> **How to complete this task**:
Without the pictures, can you quote each line below exactly?

> **Given data**:
= Beginning of Section =

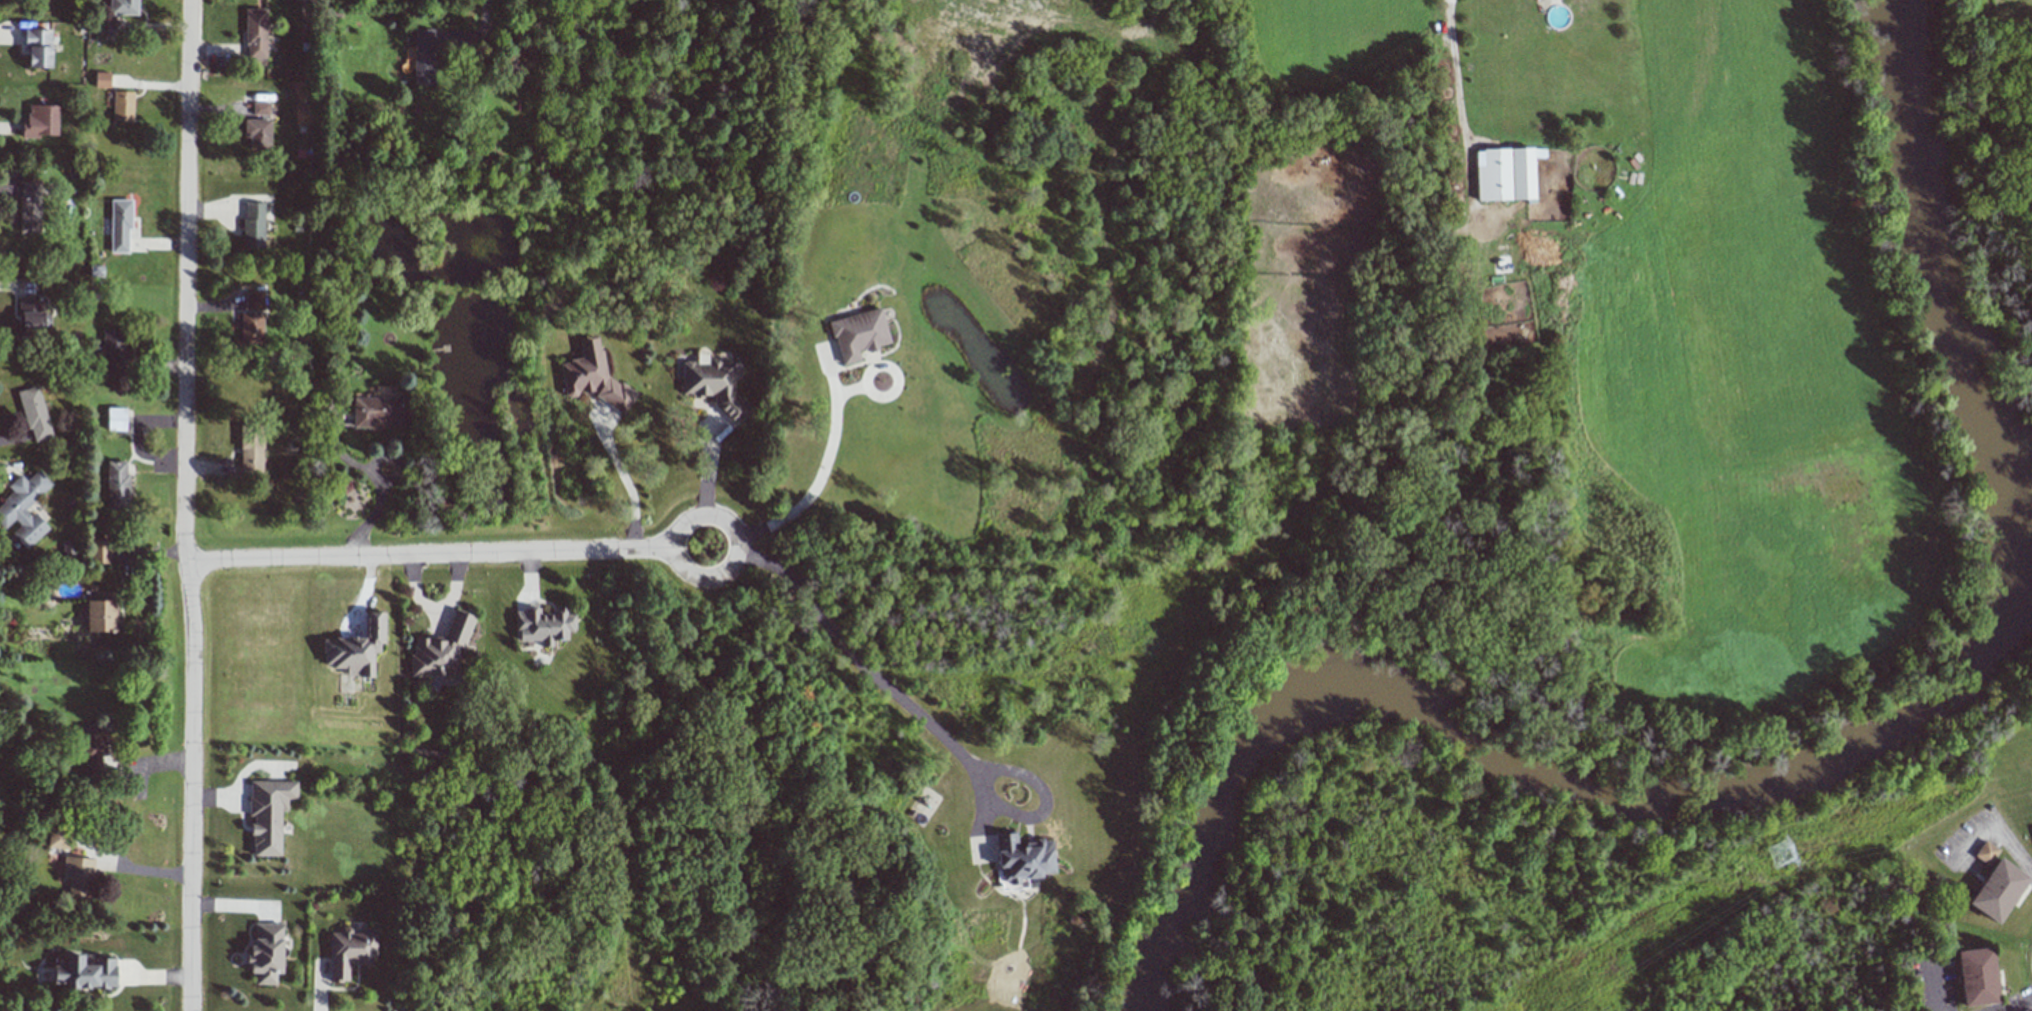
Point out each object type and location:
building: (123, 7)
building: (255, 33)
building: (38, 47)
building: (423, 57)
building: (102, 79)
road: (485, 92)
building: (122, 105)
building: (260, 108)
building: (39, 121)
road: (1460, 130)
building: (257, 133)
building: (1505, 174)
building: (30, 207)
building: (119, 224)
building: (253, 225)
building: (31, 316)
building: (251, 318)
building: (858, 334)
building: (114, 353)
building: (594, 377)
building: (715, 386)
building: (379, 411)
building: (34, 413)
building: (115, 418)
building: (250, 455)
road: (822, 472)
road: (394, 475)
road: (622, 476)
building: (116, 485)
road: (186, 505)
building: (23, 507)
road: (366, 522)
building: (99, 551)
road: (428, 557)
road: (693, 579)
building: (101, 615)
building: (544, 624)
building: (356, 648)
building: (441, 648)
road: (918, 719)
building: (91, 748)
river: (1811, 774)
building: (267, 813)
road: (1995, 834)
building: (1985, 852)
power tower: (1779, 854)
building: (1022, 858)
building: (77, 875)
building: (1996, 890)
building: (349, 951)
building: (265, 953)
building: (85, 972)
building: (1975, 976)

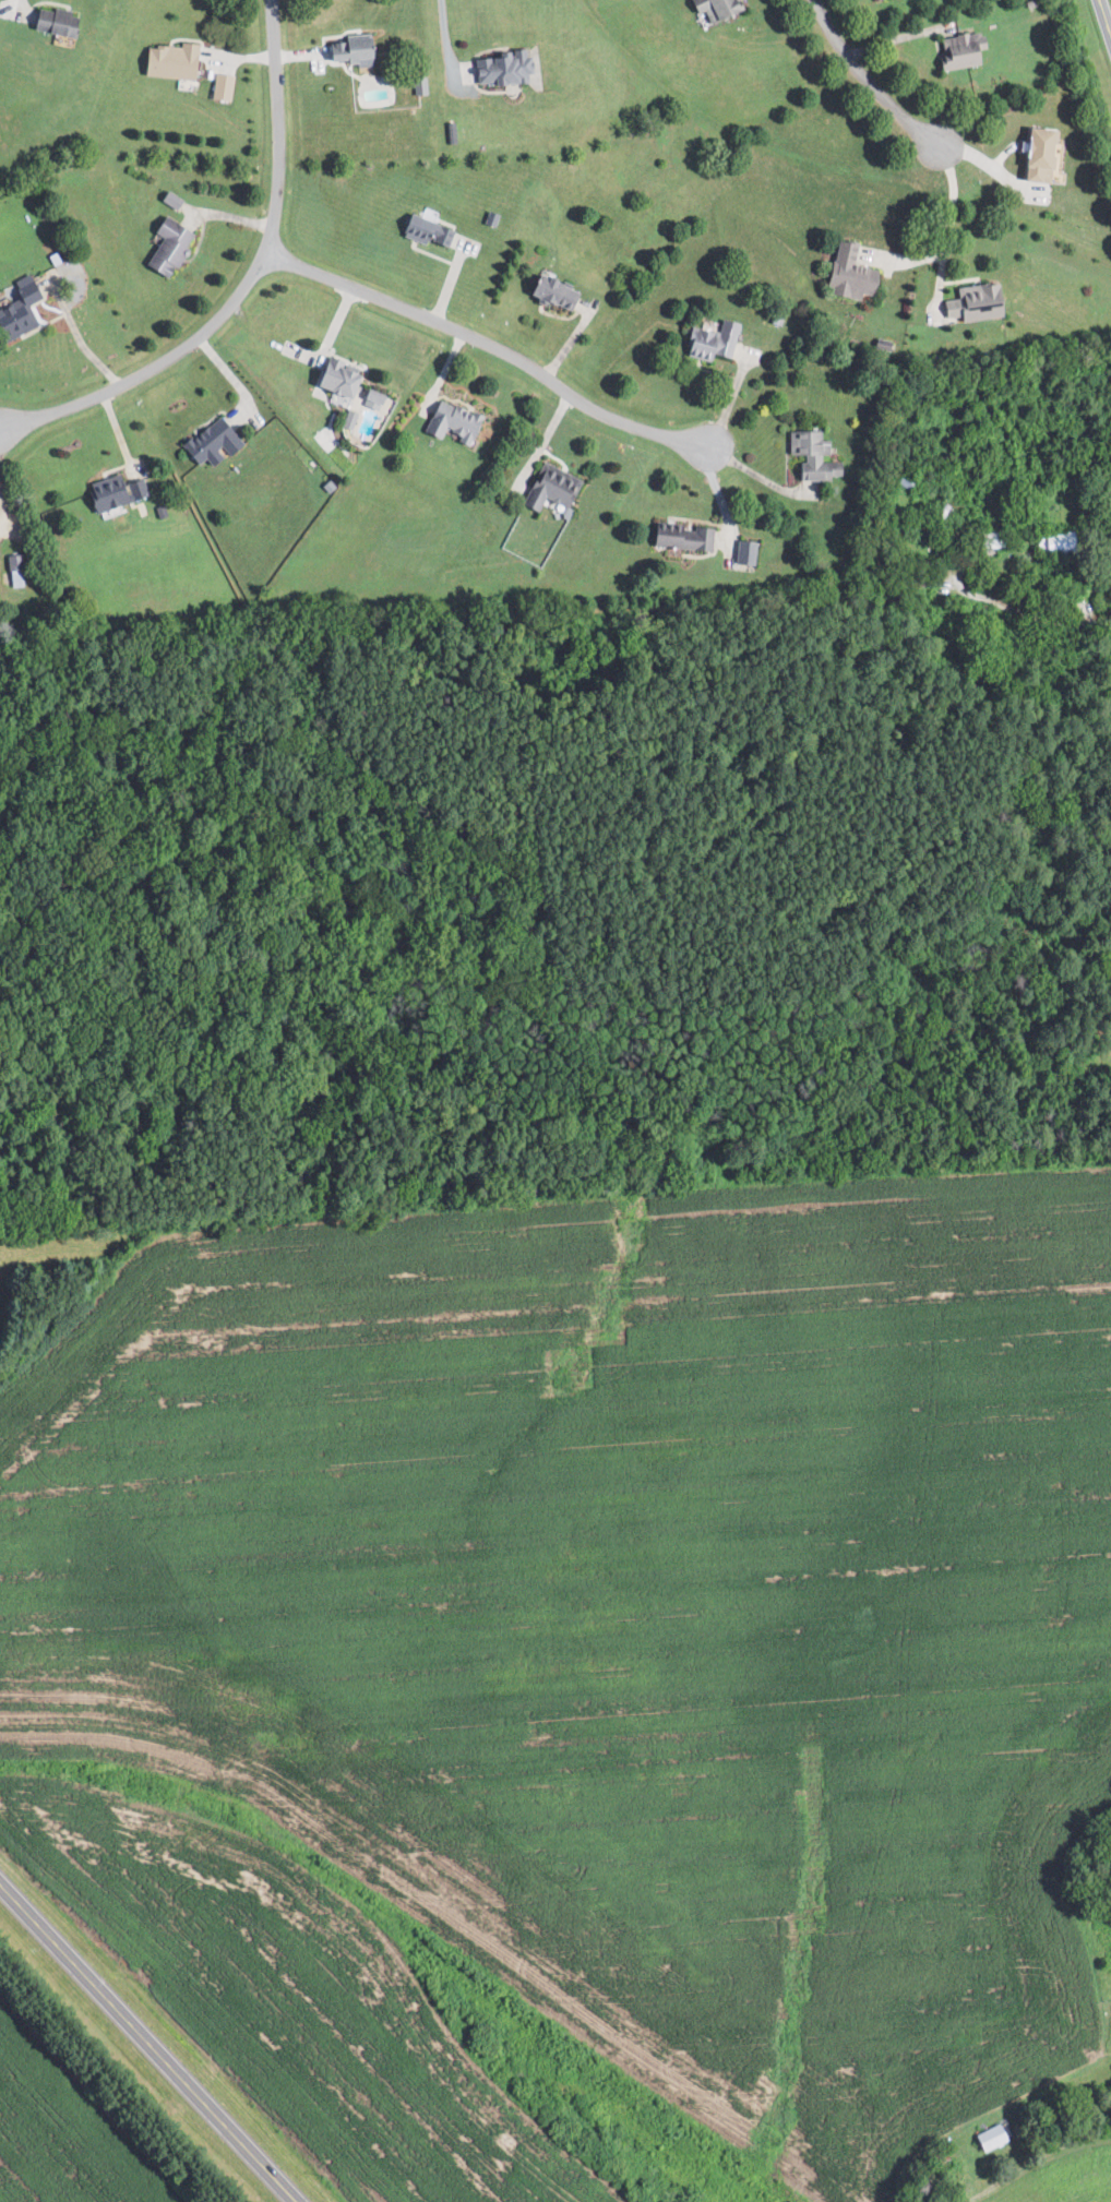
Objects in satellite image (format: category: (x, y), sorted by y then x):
building: (711, 7)
road: (1104, 18)
building: (52, 21)
road: (443, 29)
road: (889, 41)
building: (346, 49)
building: (958, 50)
building: (168, 60)
building: (499, 67)
building: (419, 84)
road: (860, 84)
building: (219, 85)
building: (1039, 150)
road: (951, 214)
building: (422, 230)
building: (164, 245)
building: (846, 271)
road: (245, 284)
building: (549, 291)
building: (972, 301)
building: (18, 307)
road: (427, 317)
building: (708, 340)
road: (83, 344)
building: (331, 375)
building: (369, 399)
building: (347, 418)
building: (450, 421)
road: (643, 426)
building: (208, 442)
building: (811, 455)
road: (755, 474)
building: (548, 487)
building: (110, 491)
road: (1, 526)
building: (678, 536)
building: (746, 552)
road: (1032, 616)
road: (148, 2043)
building: (987, 2136)
road: (1035, 2162)

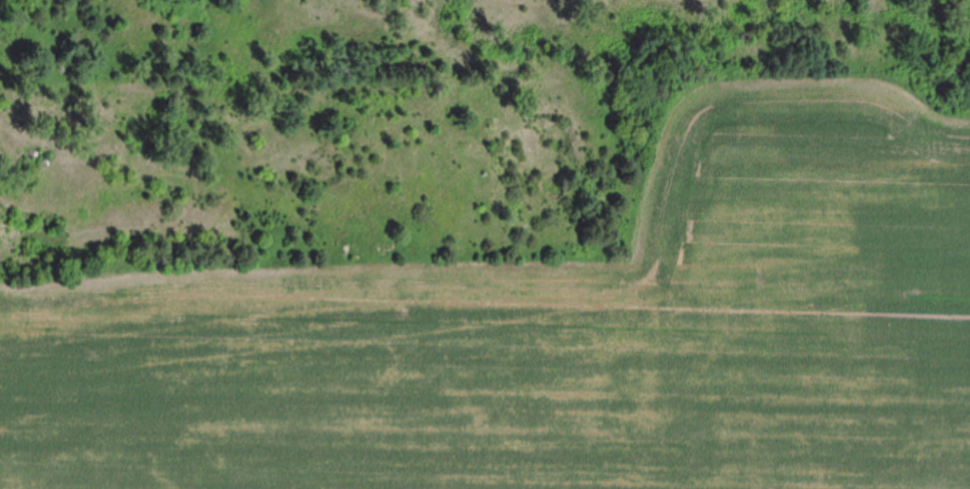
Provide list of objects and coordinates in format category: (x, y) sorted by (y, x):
crop: (556, 330)

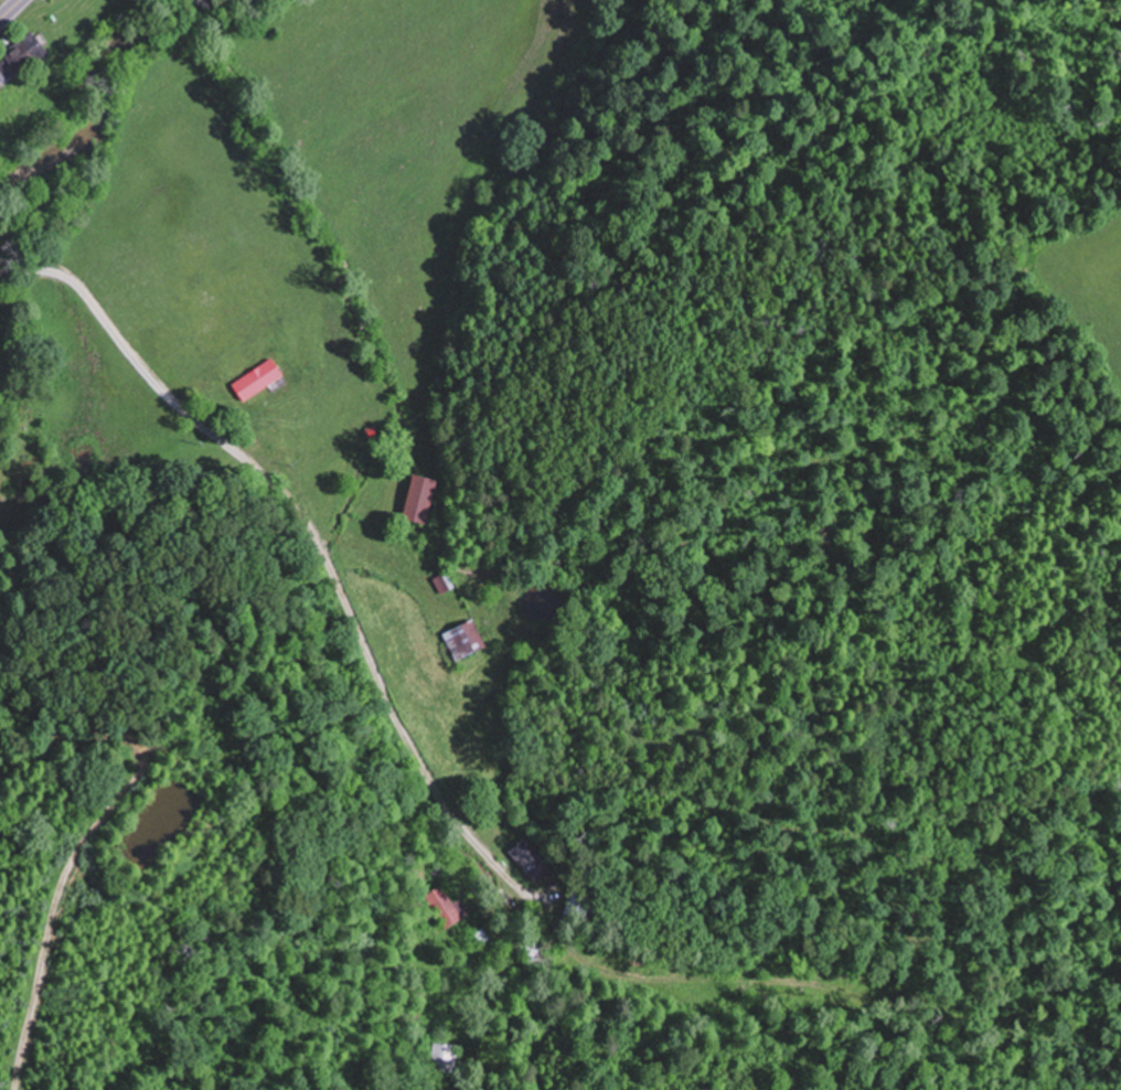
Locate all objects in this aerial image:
road: (10, 9)
building: (19, 63)
building: (259, 379)
building: (422, 497)
road: (312, 531)
building: (444, 583)
building: (466, 640)
building: (531, 857)
building: (573, 905)
building: (454, 907)
building: (481, 936)
building: (437, 1055)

= End of Section =

> **Answer section**:
Point out each object type and location:
building: (123, 7)
building: (255, 33)
building: (38, 47)
building: (423, 57)
building: (102, 79)
road: (485, 92)
building: (122, 105)
building: (260, 108)
building: (39, 121)
road: (1460, 130)
building: (257, 133)
building: (1505, 174)
building: (30, 207)
building: (119, 224)
building: (253, 225)
building: (31, 316)
building: (251, 318)
building: (858, 334)
building: (114, 353)
building: (594, 377)
building: (715, 386)
building: (379, 411)
building: (34, 413)
building: (115, 418)
building: (250, 455)
road: (822, 472)
road: (394, 475)
road: (622, 476)
building: (116, 485)
road: (186, 505)
building: (23, 507)
road: (366, 522)
building: (99, 551)
road: (428, 557)
road: (693, 579)
building: (101, 615)
building: (544, 624)
building: (356, 648)
building: (441, 648)
road: (918, 719)
building: (91, 748)
river: (1811, 774)
building: (267, 813)
road: (1995, 834)
building: (1985, 852)
power tower: (1779, 854)
building: (1022, 858)
building: (77, 875)
building: (1996, 890)
building: (349, 951)
building: (265, 953)
building: (85, 972)
building: (1975, 976)

Objects in satellite image (format: category: (x, y), sorted by y then x):
building: (711, 7)
road: (1104, 18)
building: (52, 21)
road: (443, 29)
road: (889, 41)
building: (346, 49)
building: (958, 50)
building: (168, 60)
building: (499, 67)
building: (419, 84)
road: (860, 84)
building: (219, 85)
building: (1039, 150)
road: (951, 214)
building: (422, 230)
building: (164, 245)
building: (846, 271)
road: (245, 284)
building: (549, 291)
building: (972, 301)
building: (18, 307)
road: (427, 317)
building: (708, 340)
road: (83, 344)
building: (331, 375)
building: (369, 399)
building: (347, 418)
building: (450, 421)
road: (643, 426)
building: (208, 442)
building: (811, 455)
road: (755, 474)
building: (548, 487)
building: (110, 491)
road: (1, 526)
building: (678, 536)
building: (746, 552)
road: (1032, 616)
road: (148, 2043)
building: (987, 2136)
road: (1035, 2162)

Provide list of objects and coordinates in format category: (x, y) sorted by (y, x):
crop: (556, 330)

Locate all objects in this aerial image:
road: (10, 9)
building: (19, 63)
building: (259, 379)
building: (422, 497)
road: (312, 531)
building: (444, 583)
building: (466, 640)
building: (531, 857)
building: (573, 905)
building: (454, 907)
building: (481, 936)
building: (437, 1055)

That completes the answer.